PROVIDED MATERIAL:
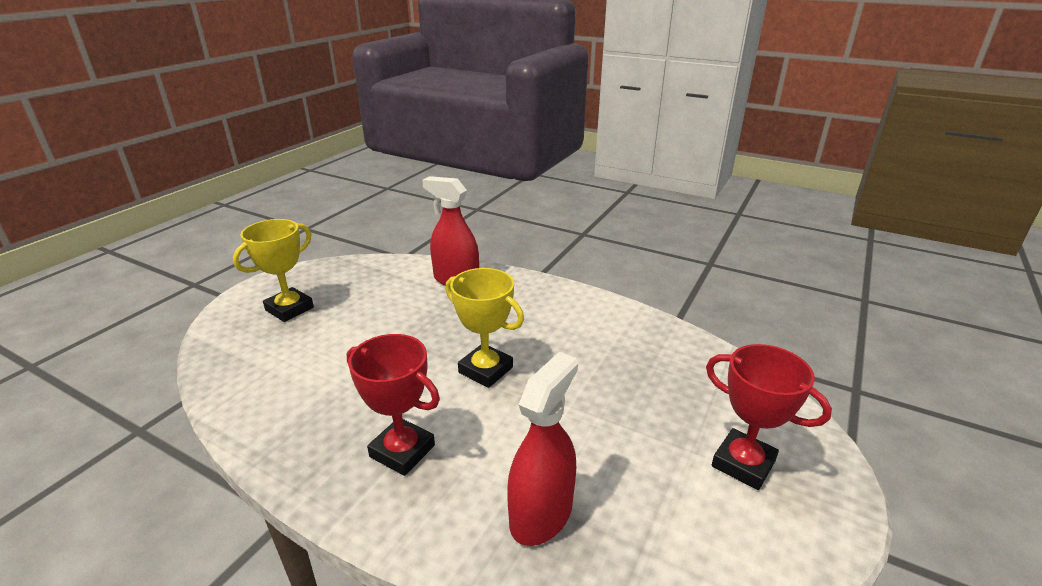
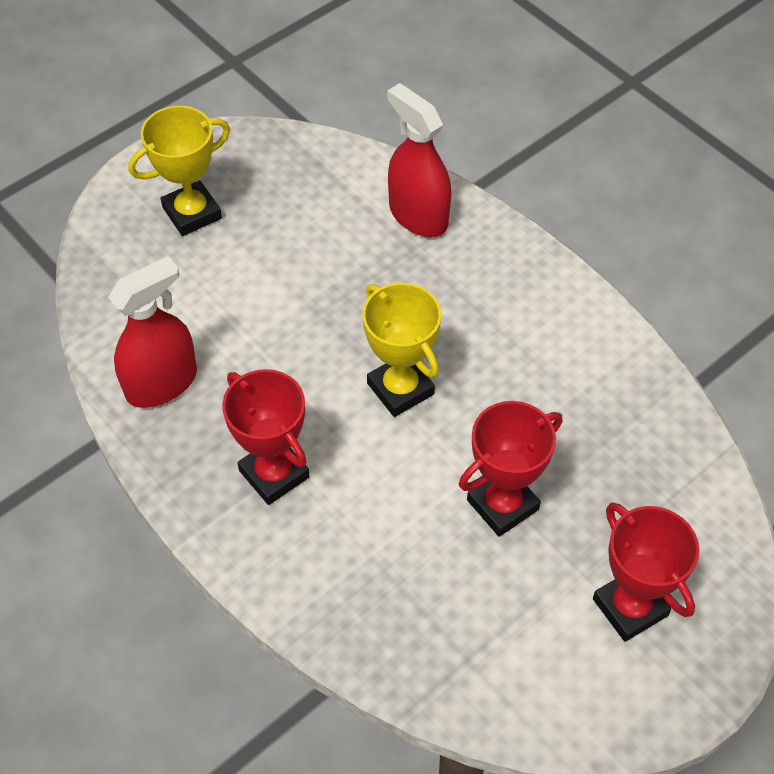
camera: 20 degrees right, 25 degrees up
(541, 514) = (387, 592): red spray bottle -> red spray bottle (161, 383)
(601, 421) = (502, 504): none -> red trophy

TASK STATEMENT: Restate every line of the listing exactly. Pictures are not part of the copy.

ANSWER SECTION:
camera: 20 degrees right, 25 degrees up
(541, 514) = (387, 592): red spray bottle -> red spray bottle (161, 383)
(601, 421) = (502, 504): none -> red trophy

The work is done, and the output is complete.